SOURCE MATERIAL =
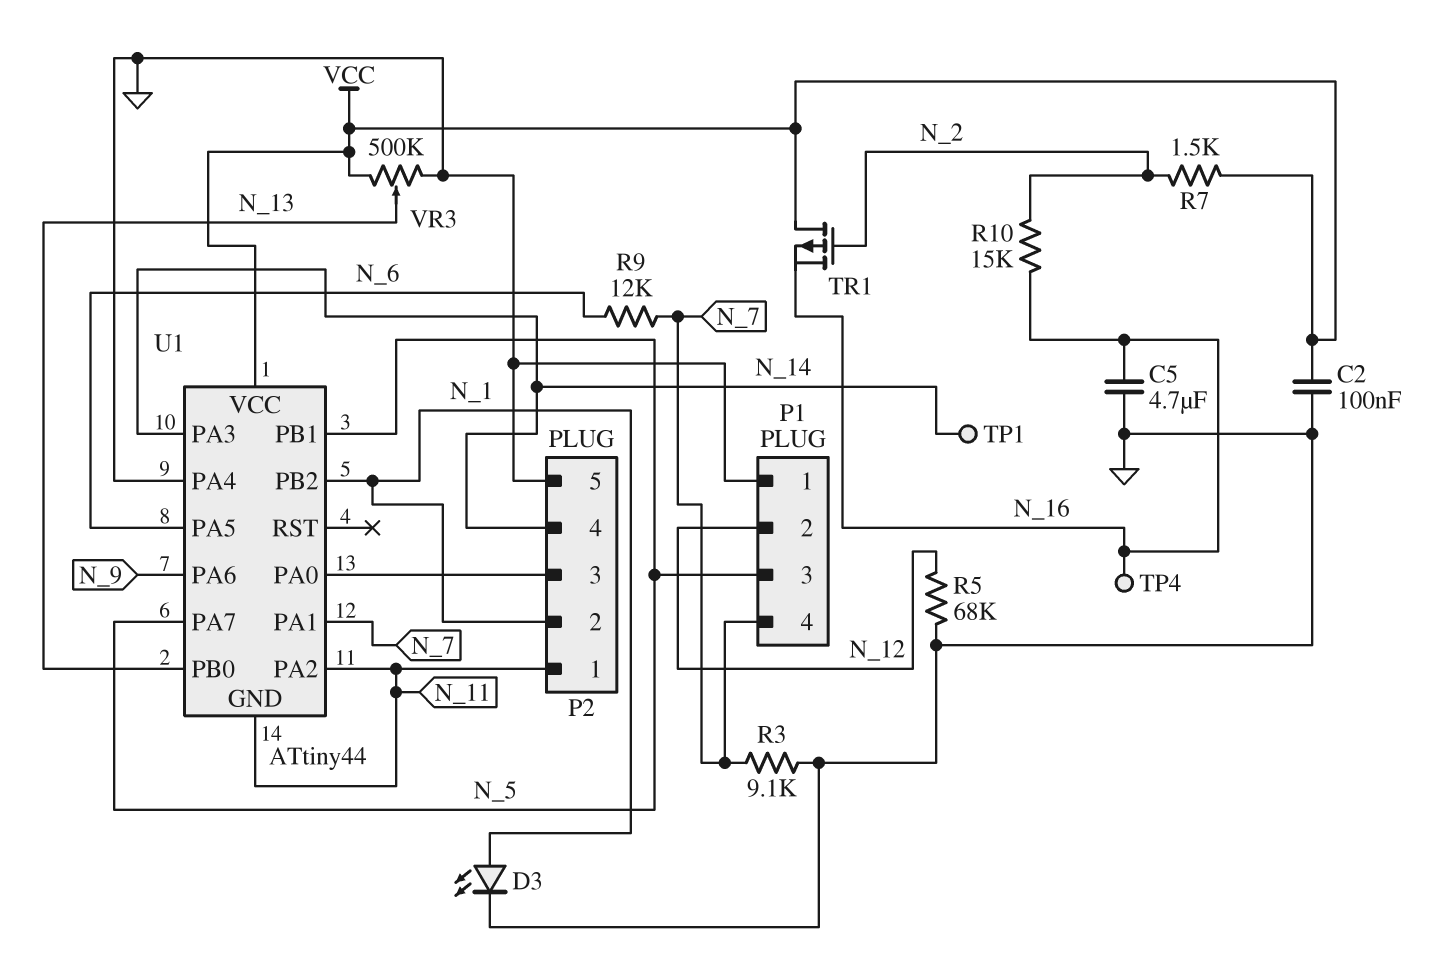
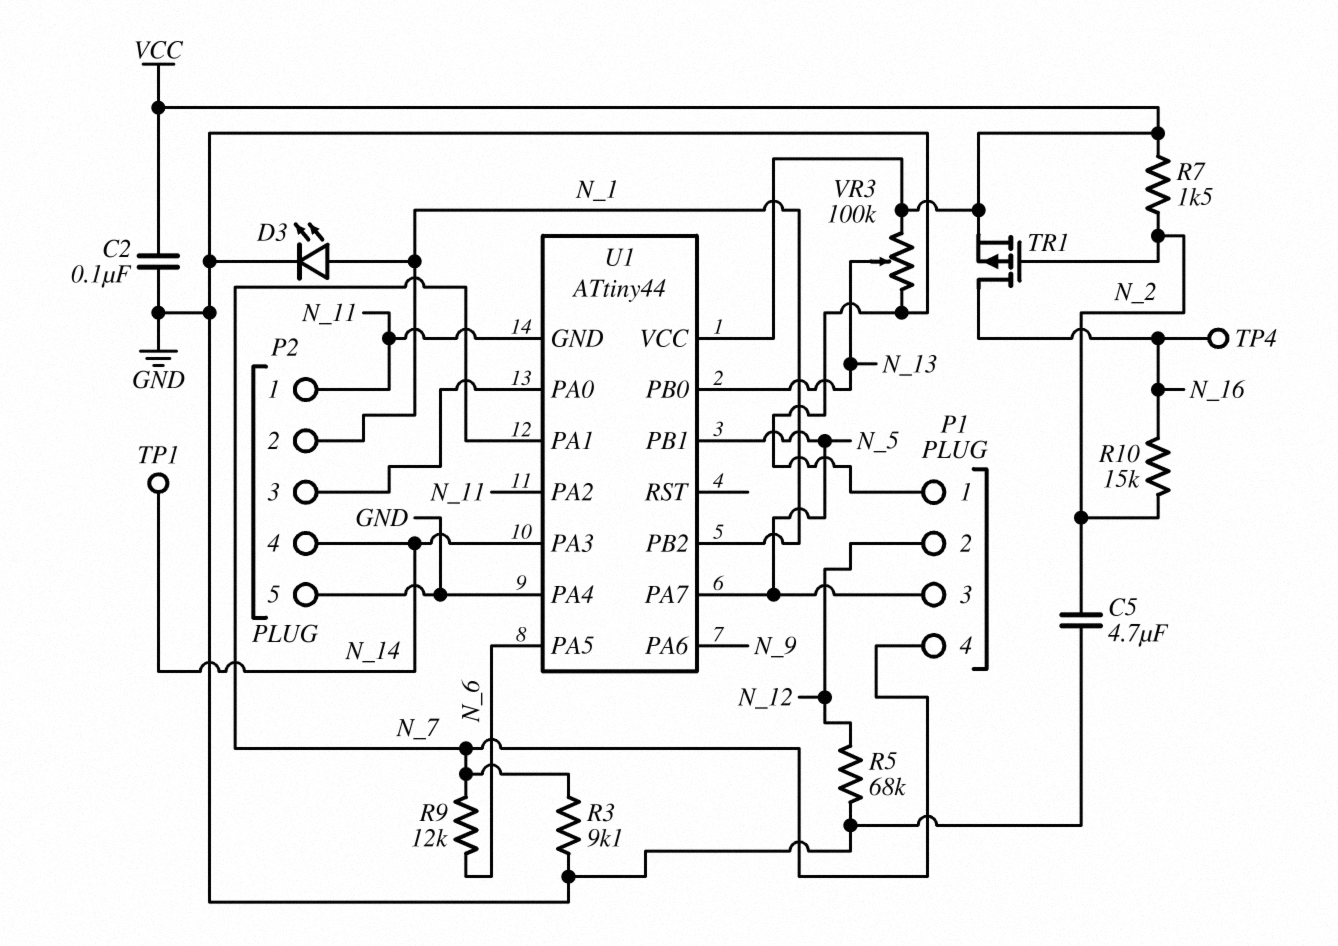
C5: 4.7uF (GND, N_16) -> 4.7uF (GND, N_2)
TR1: PMOS (G N_2, D VCC, S N_16) -> PMOS (G N_2, D N_16, S VCC)
VR3: 500k (GND, VCC, wiper N_13) -> 100k (GND, VCC, wiper N_13)

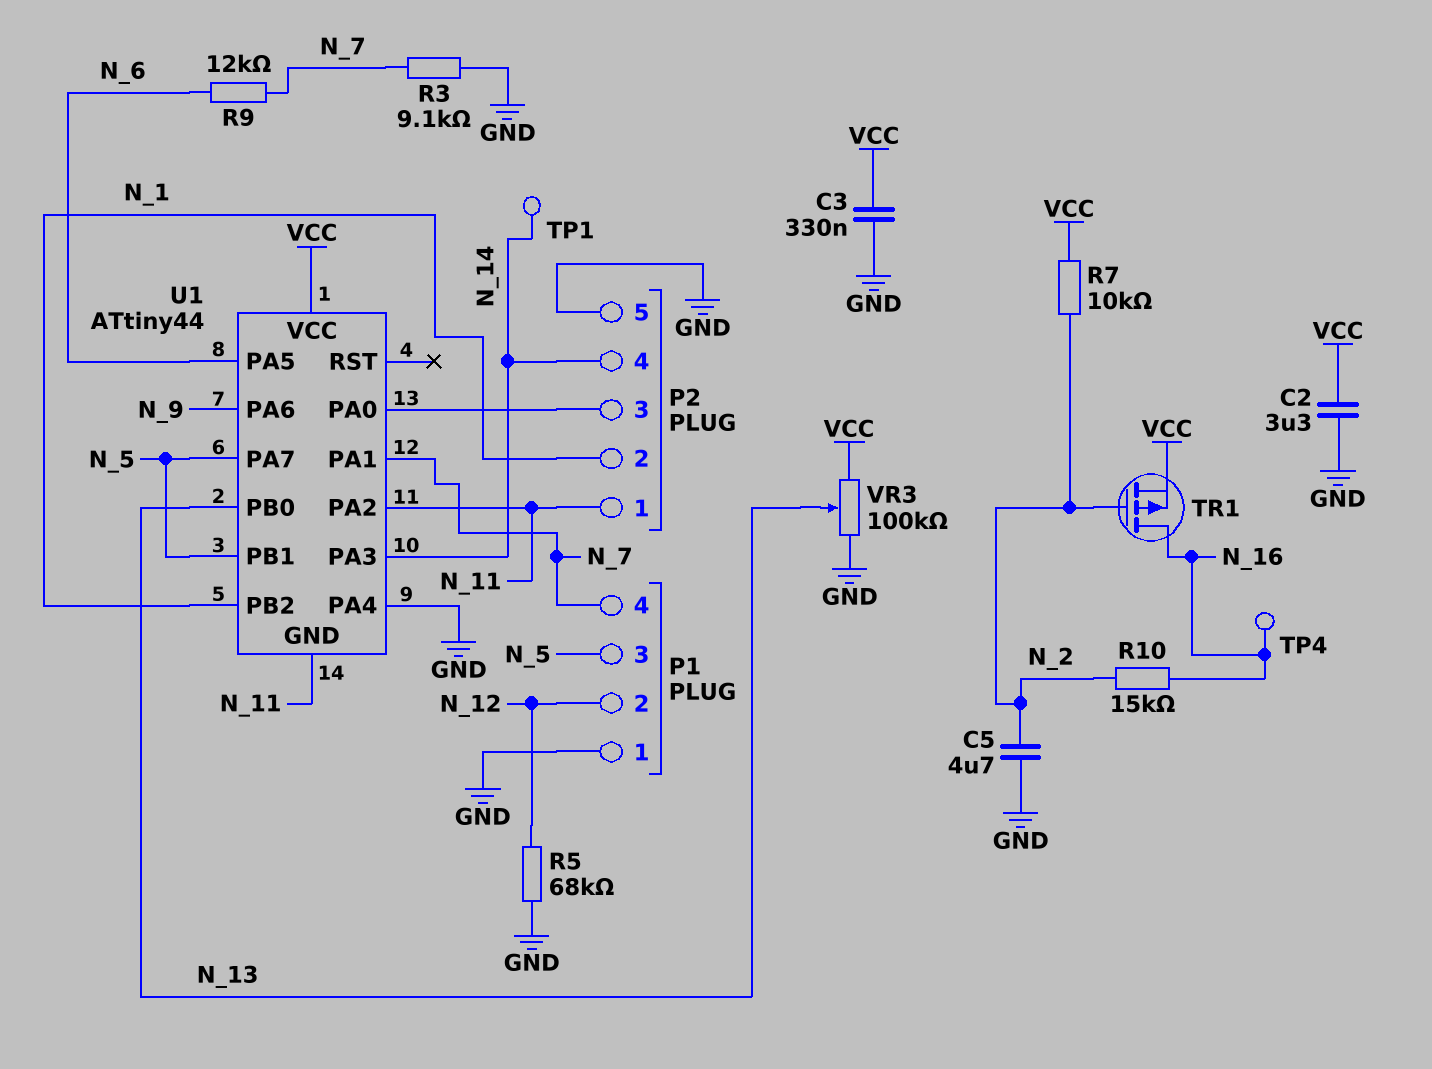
C2: 100nF (GND, VCC) -> 3.3uF (GND, VCC)
C3: none -> 330nF (GND, VCC)
D3: LED (A N_1, K GND) -> none
R7: 1.5k (N_2, VCC) -> 10k (N_2, VCC)

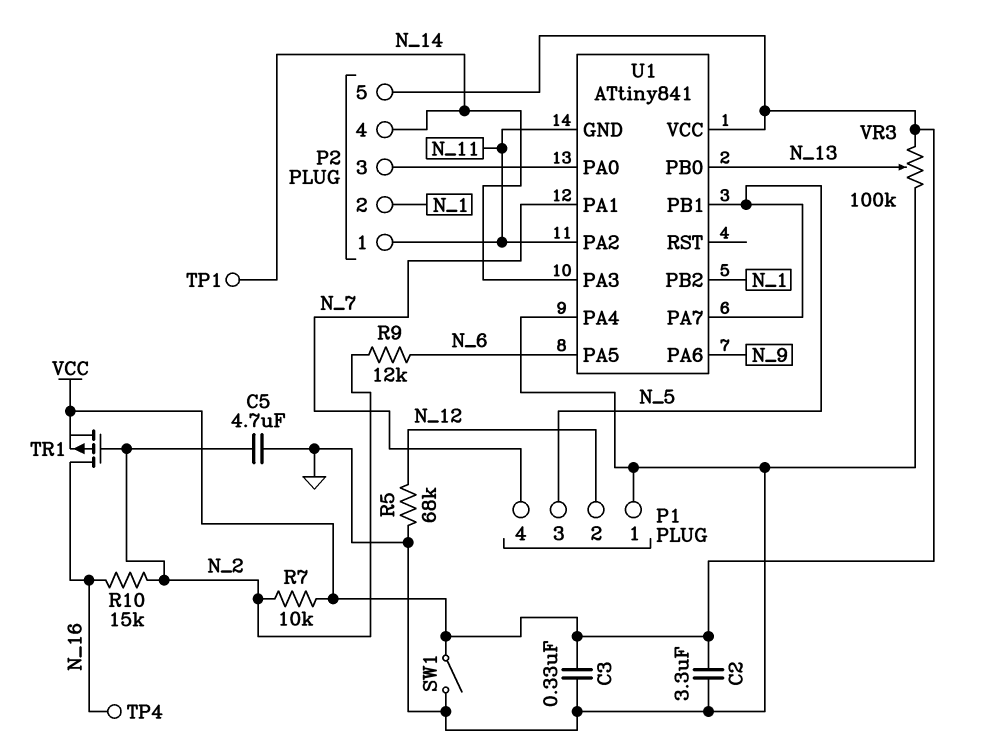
P2 pin 5: GND -> VCC
R3: 9.1k (GND, N_7) -> none
R9: 12k (N_6, N_7) -> 12k (N_2, N_6)
SW1: none -> switch (GND, VCC)
U1: ATtiny44 -> ATtiny841

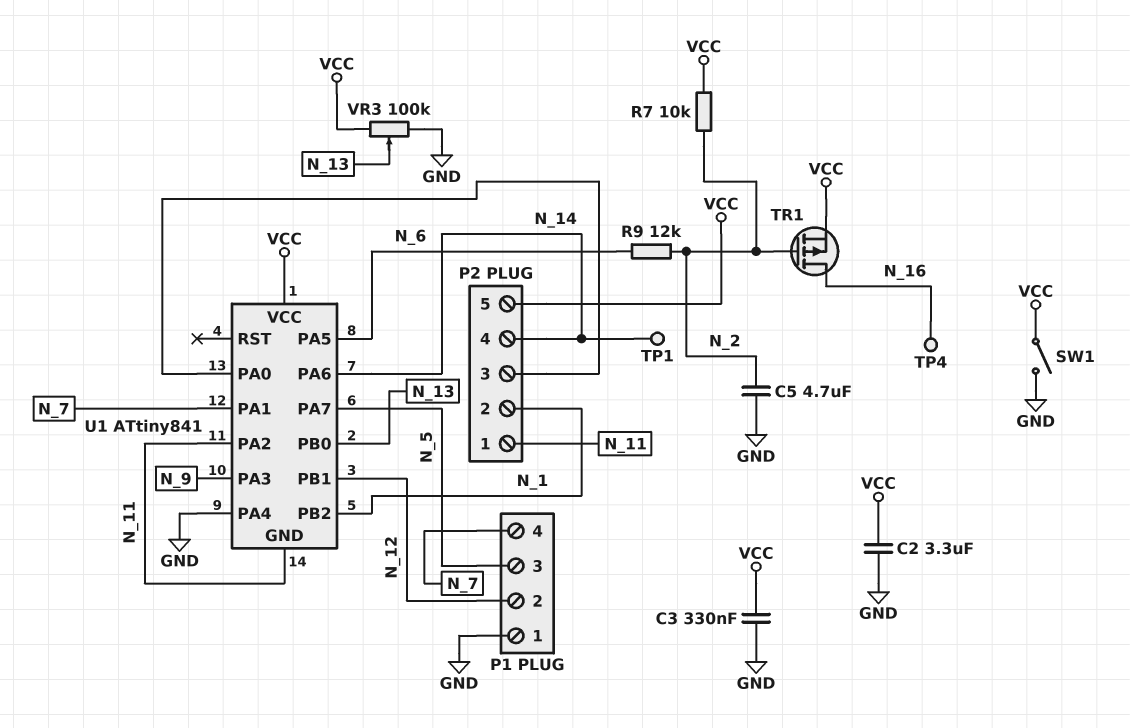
R5: 68k (GND, N_12) -> none
R10: 15k (N_2, N_16) -> none
U1 pin PA3: N_14 -> N_9
U1 pin PA6: N_9 -> N_14
U1 pin PB1: N_5 -> N_12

EXERCISE REQUIREMENTS =
Restate word for word the lines above that start at the line containing "P2 pin 5: GND -> VCC" and run to the end of the listing; exclude the pictures.

RESPONSE TO THE TASK =
P2 pin 5: GND -> VCC
R3: 9.1k (GND, N_7) -> none
R9: 12k (N_6, N_7) -> 12k (N_2, N_6)
SW1: none -> switch (GND, VCC)
U1: ATtiny44 -> ATtiny841

R5: 68k (GND, N_12) -> none
R10: 15k (N_2, N_16) -> none
U1 pin PA3: N_14 -> N_9
U1 pin PA6: N_9 -> N_14
U1 pin PB1: N_5 -> N_12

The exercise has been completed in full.